■ Source material:
══════════

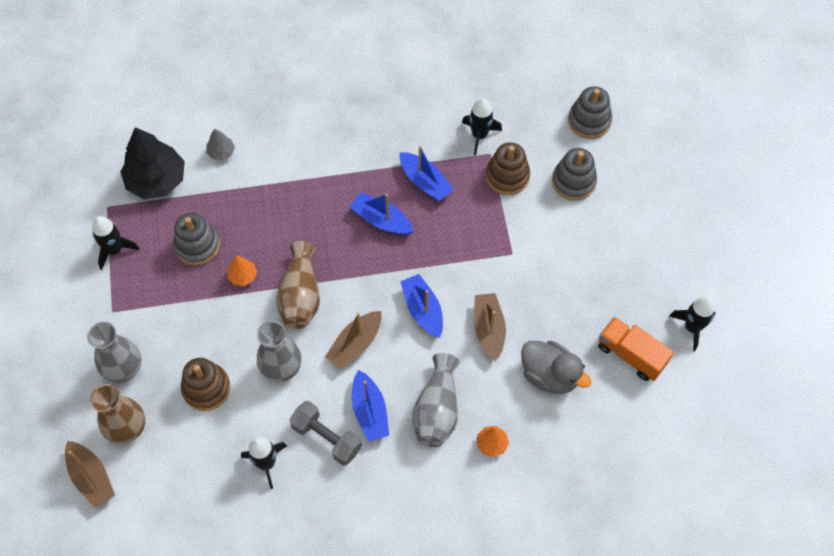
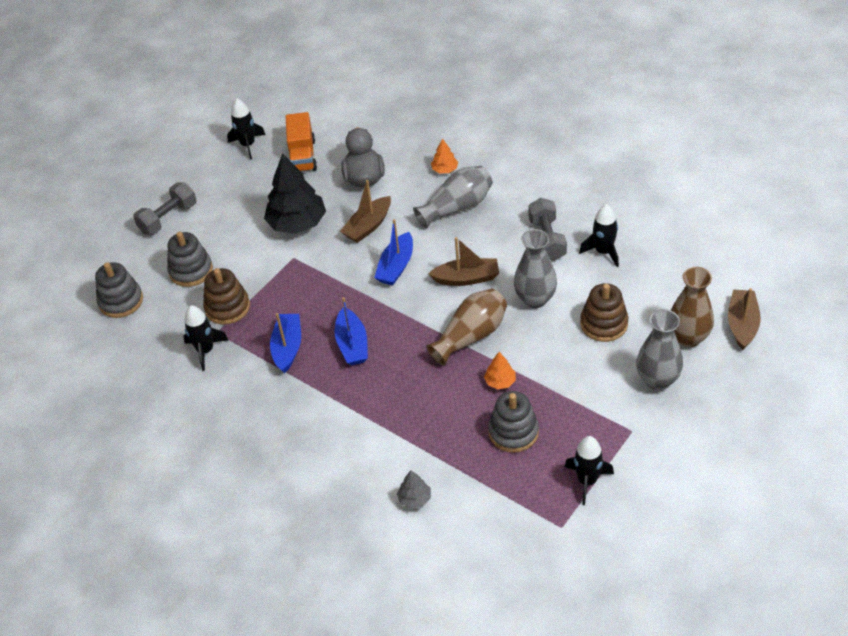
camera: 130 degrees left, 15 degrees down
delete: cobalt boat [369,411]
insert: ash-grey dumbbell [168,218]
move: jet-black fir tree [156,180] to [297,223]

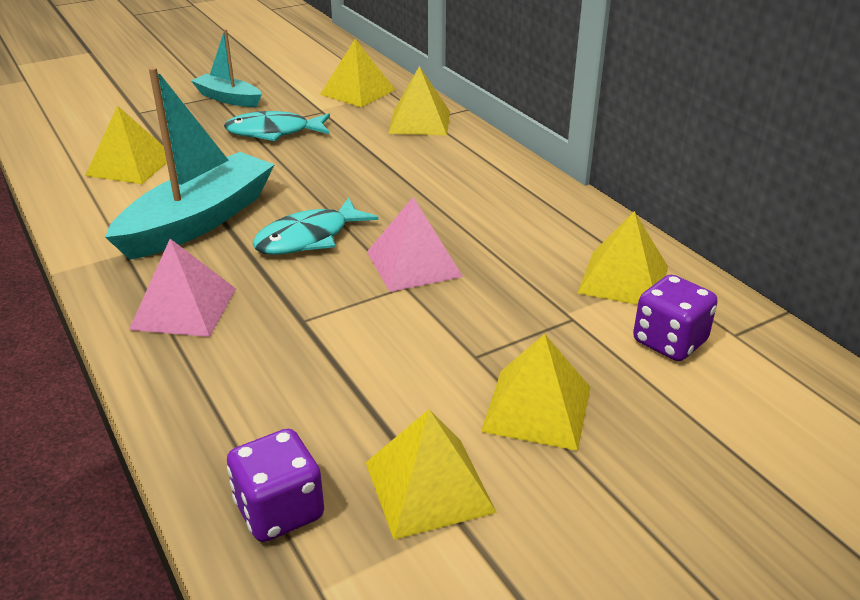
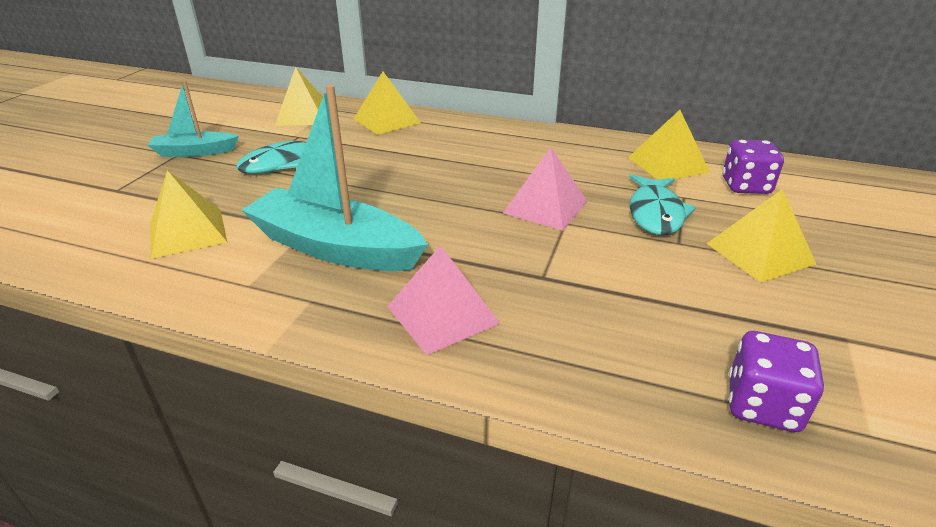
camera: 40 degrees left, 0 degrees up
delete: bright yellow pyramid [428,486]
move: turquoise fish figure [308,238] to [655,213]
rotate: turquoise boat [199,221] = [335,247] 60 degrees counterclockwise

══════════

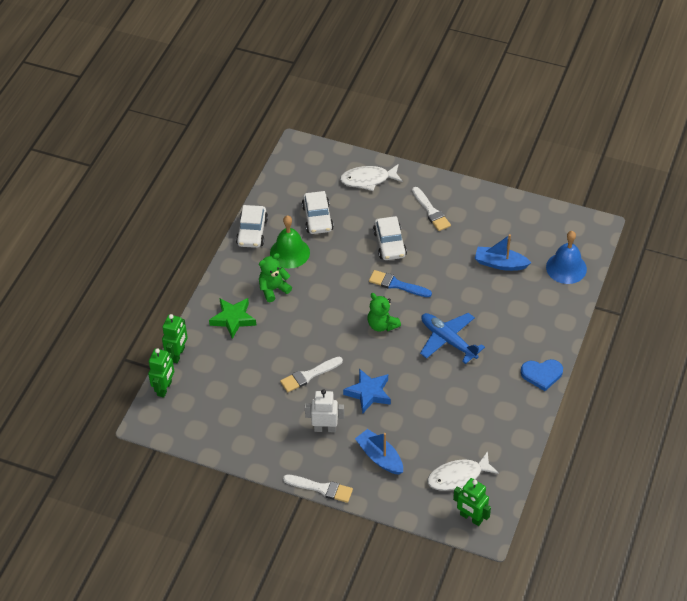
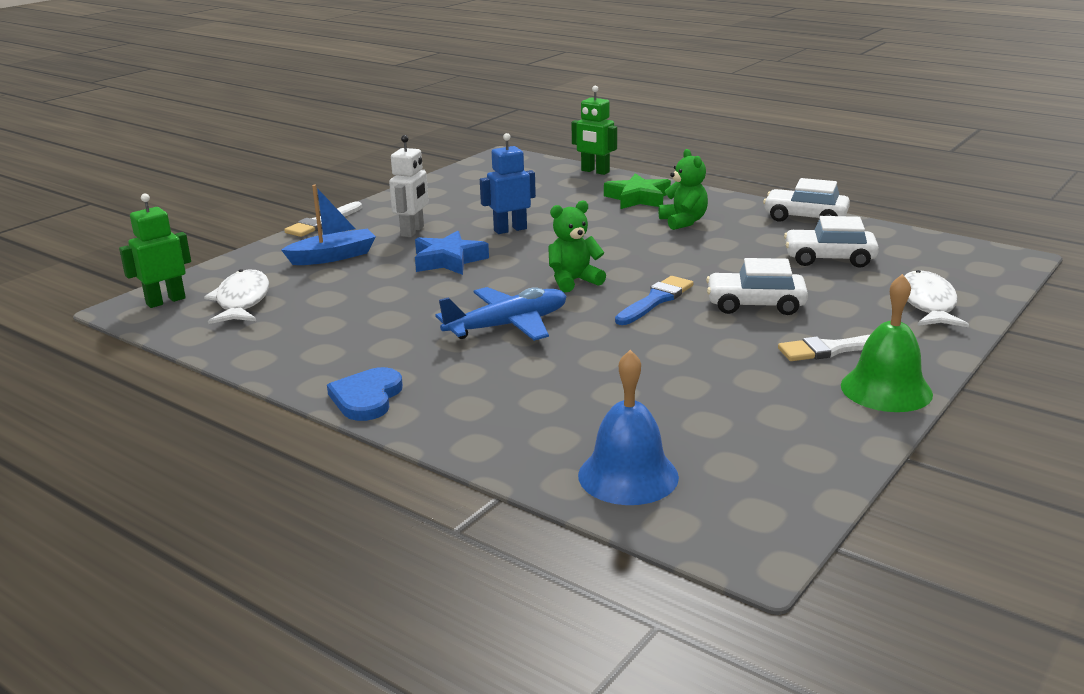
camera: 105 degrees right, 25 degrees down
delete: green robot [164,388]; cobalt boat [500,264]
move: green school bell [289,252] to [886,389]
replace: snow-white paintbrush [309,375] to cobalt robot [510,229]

══════════

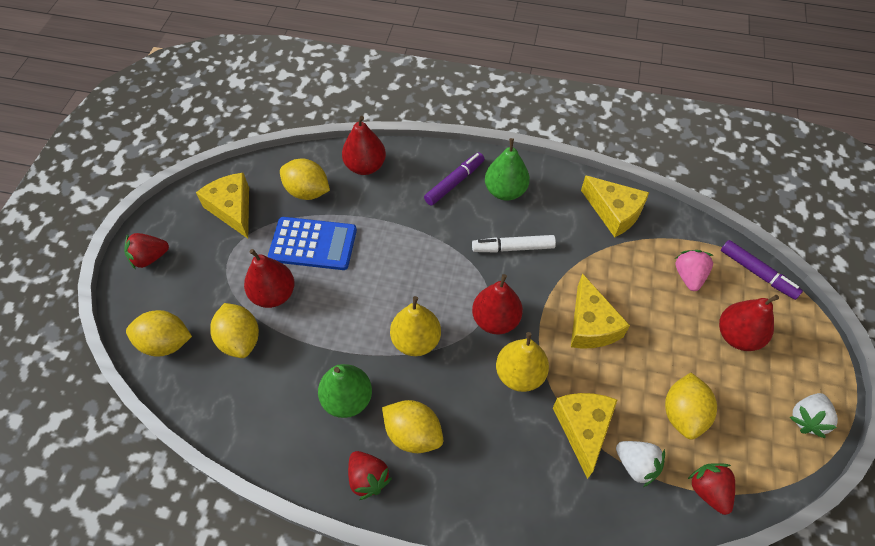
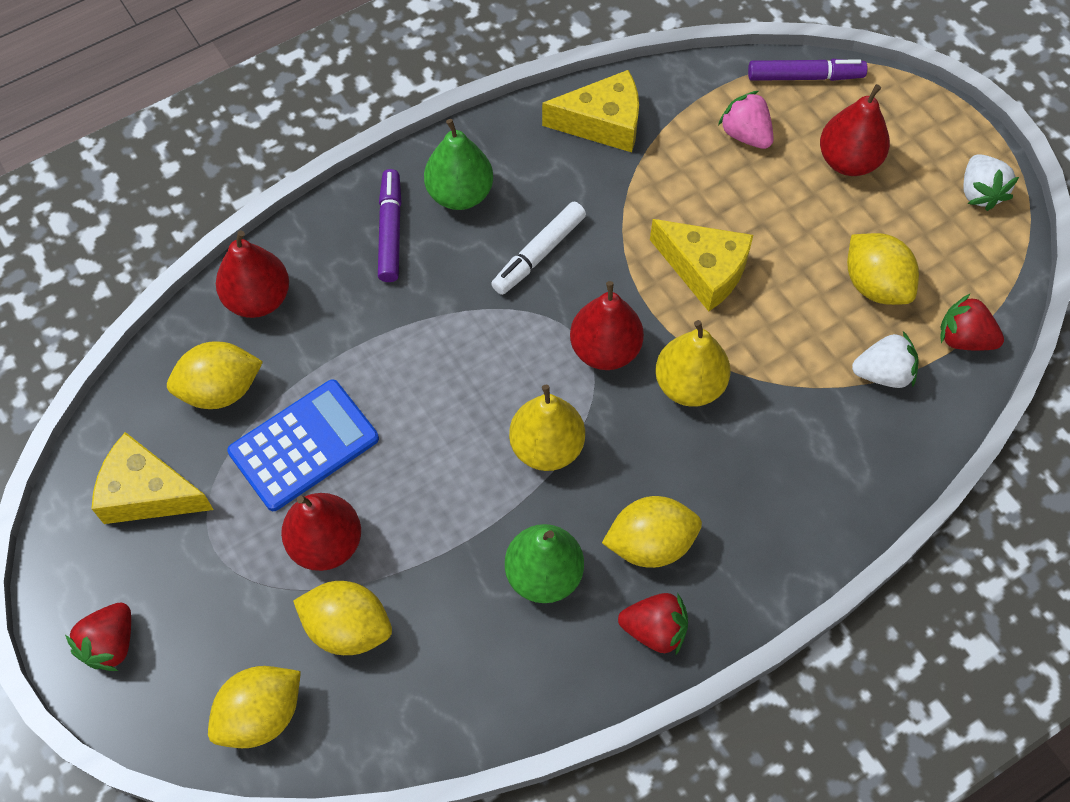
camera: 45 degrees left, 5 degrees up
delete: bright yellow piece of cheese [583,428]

══════════

■ Directions for this task: Reproduce exactly the lines above starting at the line containing "insert: ash-grey dumbbell [168,218]" and ending at the line containing "rotate: turquoise boat", including both, but not the pictures.

■ Finished exercise:
insert: ash-grey dumbbell [168,218]
move: jet-black fir tree [156,180] to [297,223]

camera: 40 degrees left, 0 degrees up
delete: bright yellow pyramid [428,486]
move: turquoise fish figure [308,238] to [655,213]
rotate: turquoise boat [199,221] = [335,247] 60 degrees counterclockwise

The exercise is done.